--- RAW DATA ---
::::

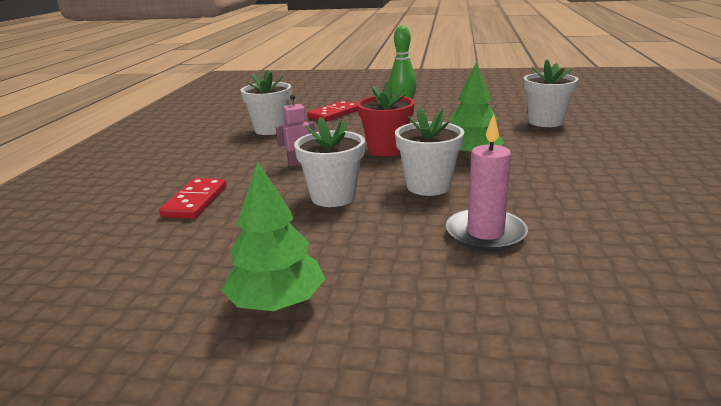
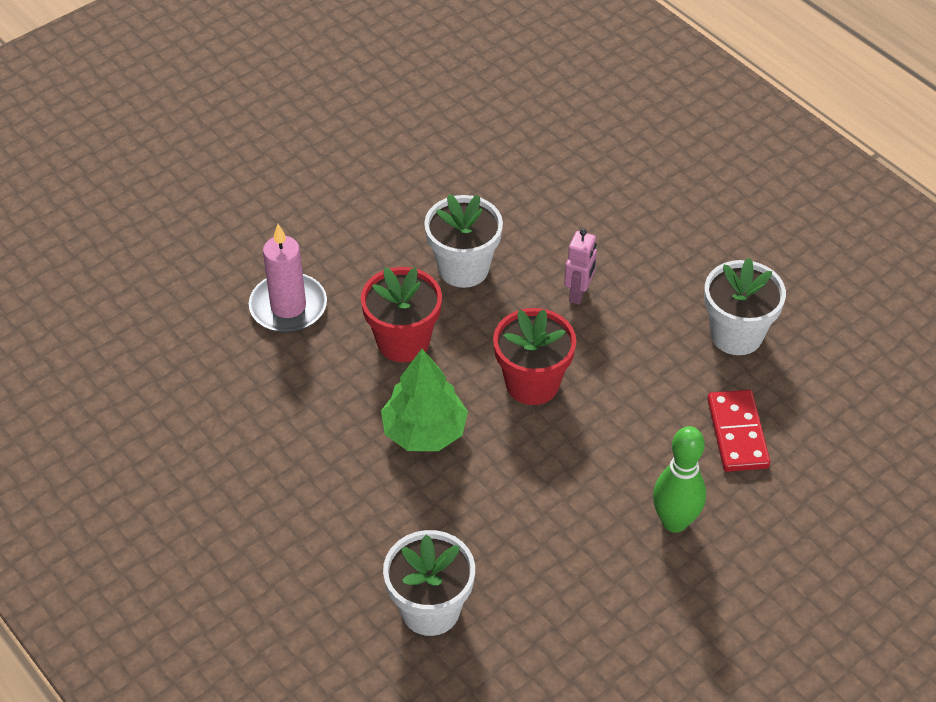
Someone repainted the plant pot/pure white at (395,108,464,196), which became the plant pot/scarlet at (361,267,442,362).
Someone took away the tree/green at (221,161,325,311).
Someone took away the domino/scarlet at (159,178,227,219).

::::

--- EXERCISE BRIEF ---
Reproduce each line of the material that mentions "scarlet".

--- TASK ANSWER ---
Someone repainted the plant pot/pure white at (395,108,464,196), which became the plant pot/scarlet at (361,267,442,362).
Someone took away the domino/scarlet at (159,178,227,219).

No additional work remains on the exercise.